▸ Task statement: Wherever the word "pink" appears in a line of the data, that line should be copied.

Stored entries:
*-*-*

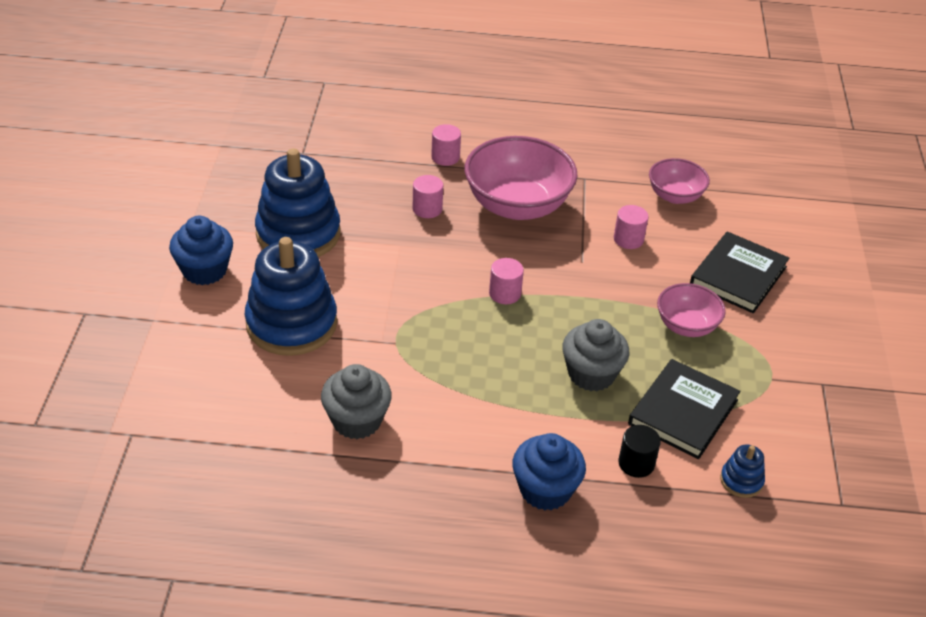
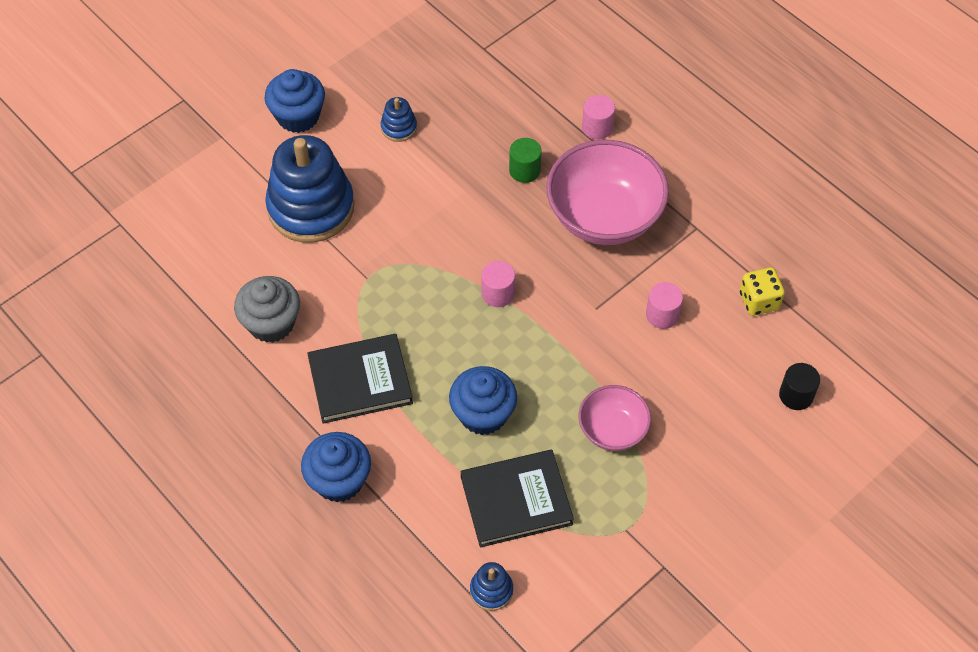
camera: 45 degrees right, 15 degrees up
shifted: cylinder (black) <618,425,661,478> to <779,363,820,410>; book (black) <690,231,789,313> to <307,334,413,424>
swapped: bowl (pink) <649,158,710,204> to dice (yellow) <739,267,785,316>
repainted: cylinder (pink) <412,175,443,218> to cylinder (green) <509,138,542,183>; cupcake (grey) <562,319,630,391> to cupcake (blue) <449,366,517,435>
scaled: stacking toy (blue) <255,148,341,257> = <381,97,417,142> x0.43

*-*-*

▸ Solution to the exercise:
swapped: bowl (pink) <649,158,710,204> to dice (yellow) <739,267,785,316>
repainted: cylinder (pink) <412,175,443,218> to cylinder (green) <509,138,542,183>; cupcake (grey) <562,319,630,391> to cupcake (blue) <449,366,517,435>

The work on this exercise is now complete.